▶ **DATA BLOCK**:
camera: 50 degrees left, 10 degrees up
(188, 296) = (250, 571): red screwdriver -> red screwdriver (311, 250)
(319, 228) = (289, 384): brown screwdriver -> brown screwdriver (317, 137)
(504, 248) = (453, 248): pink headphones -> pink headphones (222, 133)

▶ **DIRECTIONS**: Go through the listing above and copy each line in which the string "screwdriver" is found.

▶ **THE COMPLETED TASK**:
(188, 296) = (250, 571): red screwdriver -> red screwdriver (311, 250)
(319, 228) = (289, 384): brown screwdriver -> brown screwdriver (317, 137)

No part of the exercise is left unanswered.